- TASK INPUT
········
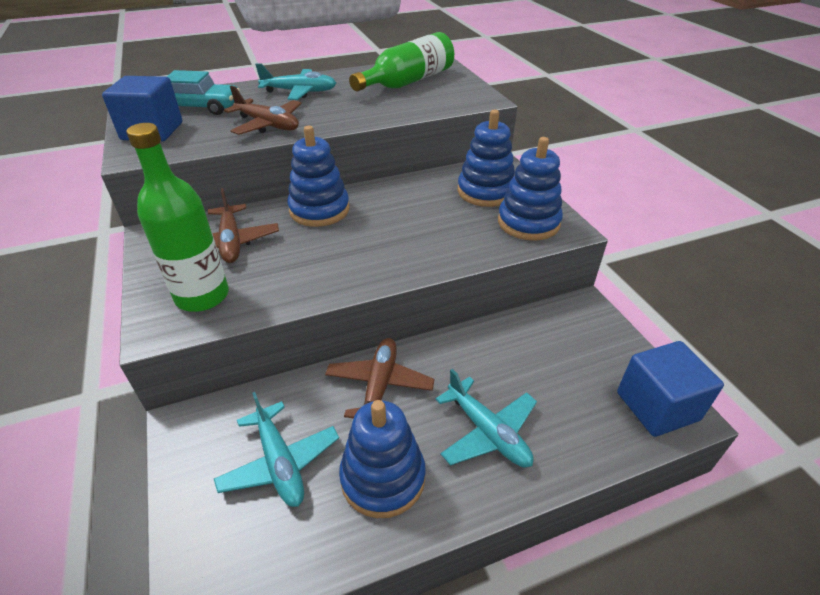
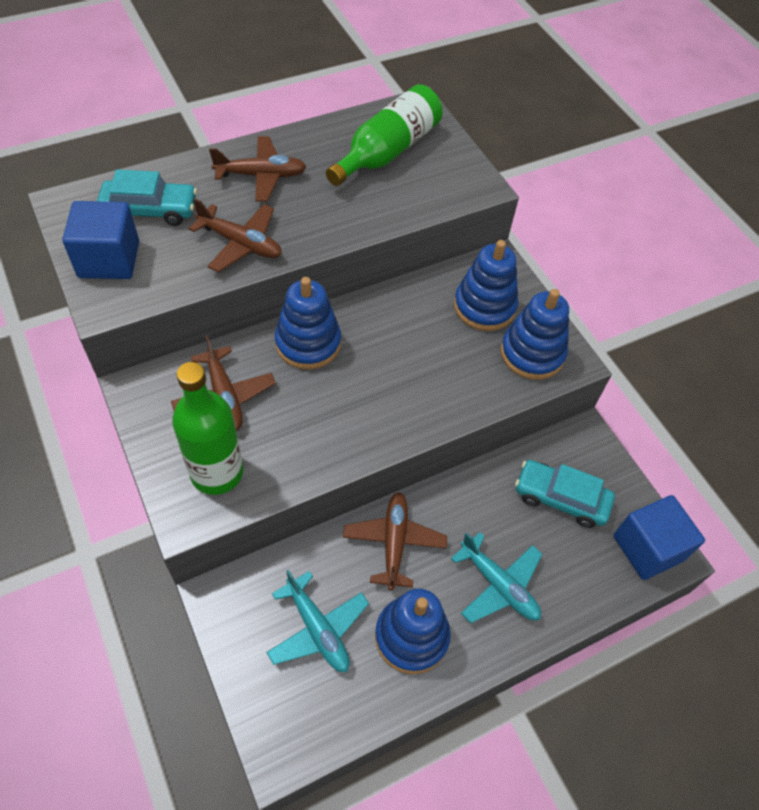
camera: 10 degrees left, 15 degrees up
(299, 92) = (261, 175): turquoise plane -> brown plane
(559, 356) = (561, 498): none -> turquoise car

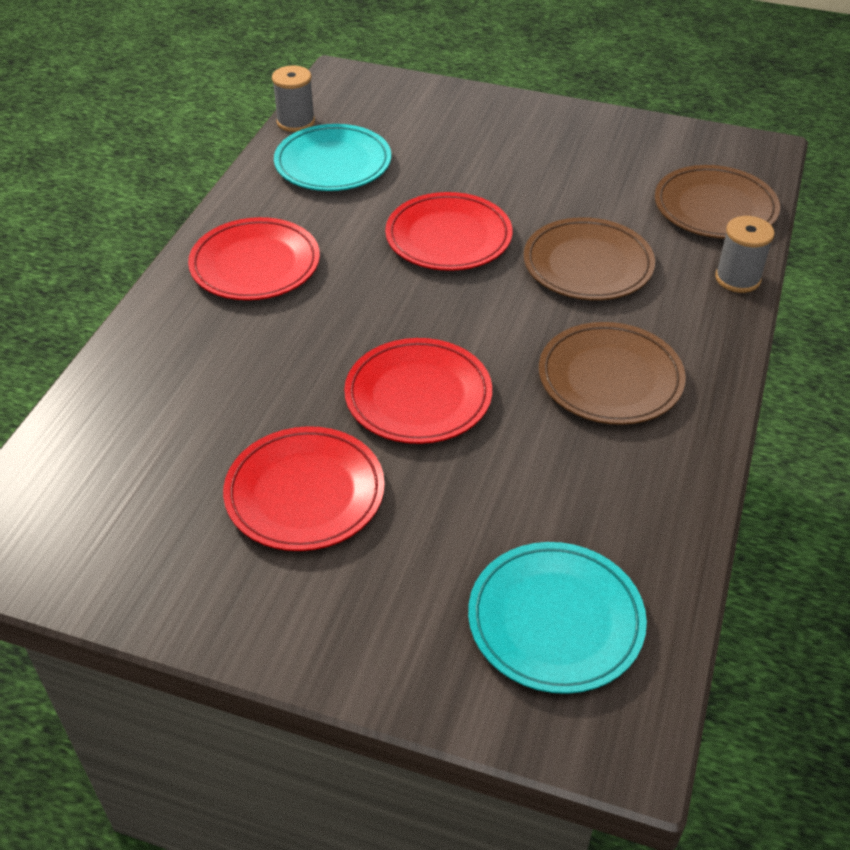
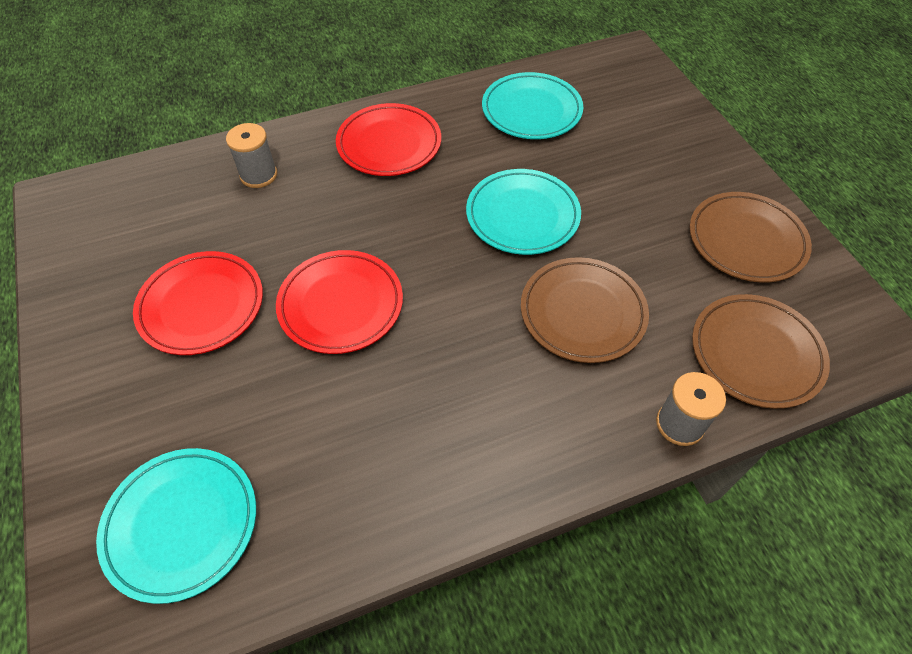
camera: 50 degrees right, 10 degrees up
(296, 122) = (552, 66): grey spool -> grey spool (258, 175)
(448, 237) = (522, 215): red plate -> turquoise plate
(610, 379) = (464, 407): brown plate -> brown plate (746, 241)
········
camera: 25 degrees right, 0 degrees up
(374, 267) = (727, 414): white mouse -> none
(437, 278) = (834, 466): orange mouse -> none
········
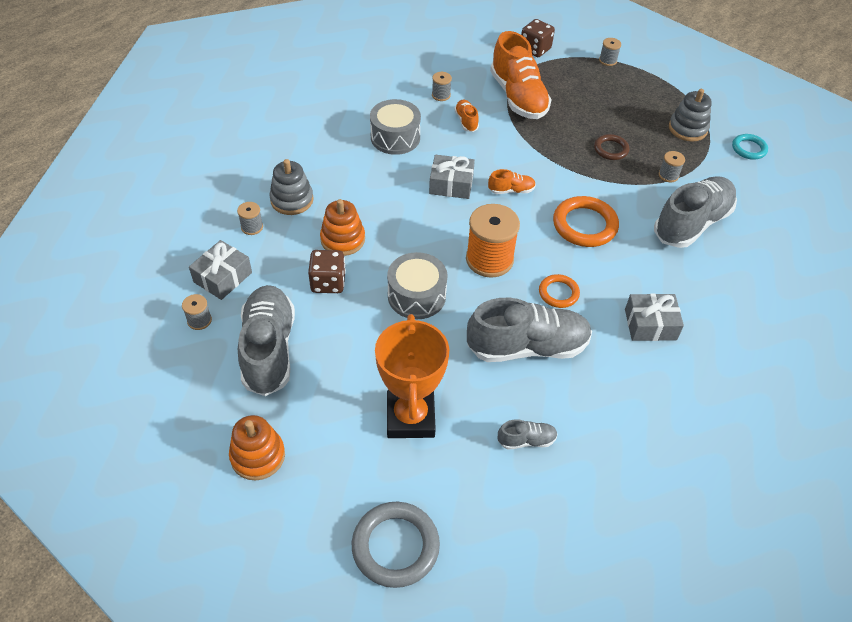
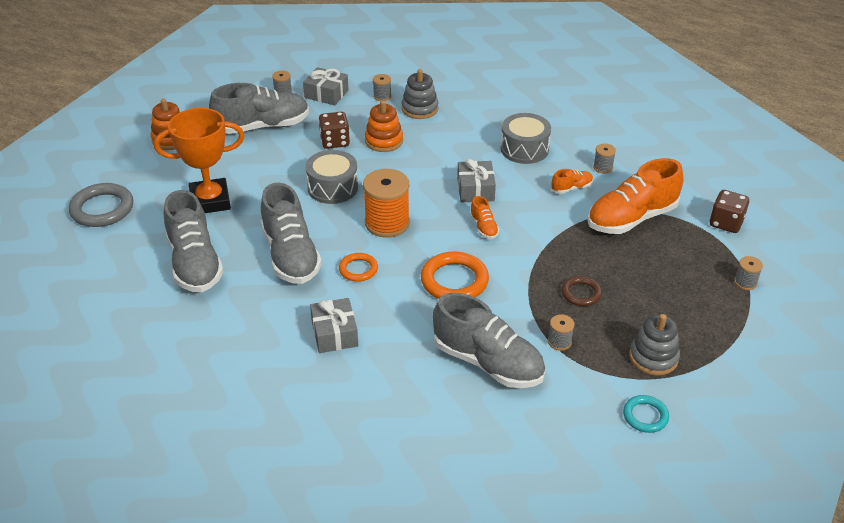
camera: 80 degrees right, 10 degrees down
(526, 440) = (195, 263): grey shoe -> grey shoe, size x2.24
········
- WHAT YOU ARE ASKED TO DO
Once the line with "camera: 10 degrees left, 15 degrees up" is found in the data above, reproduce it and each line after it exactly, through the line with "(448, 237) = (522, 215): red". Omit the pictures.

- ANSWER SPACE
camera: 10 degrees left, 15 degrees up
(299, 92) = (261, 175): turquoise plane -> brown plane
(559, 356) = (561, 498): none -> turquoise car

camera: 50 degrees right, 10 degrees up
(296, 122) = (552, 66): grey spool -> grey spool (258, 175)
(448, 237) = (522, 215): red plate -> turquoise plate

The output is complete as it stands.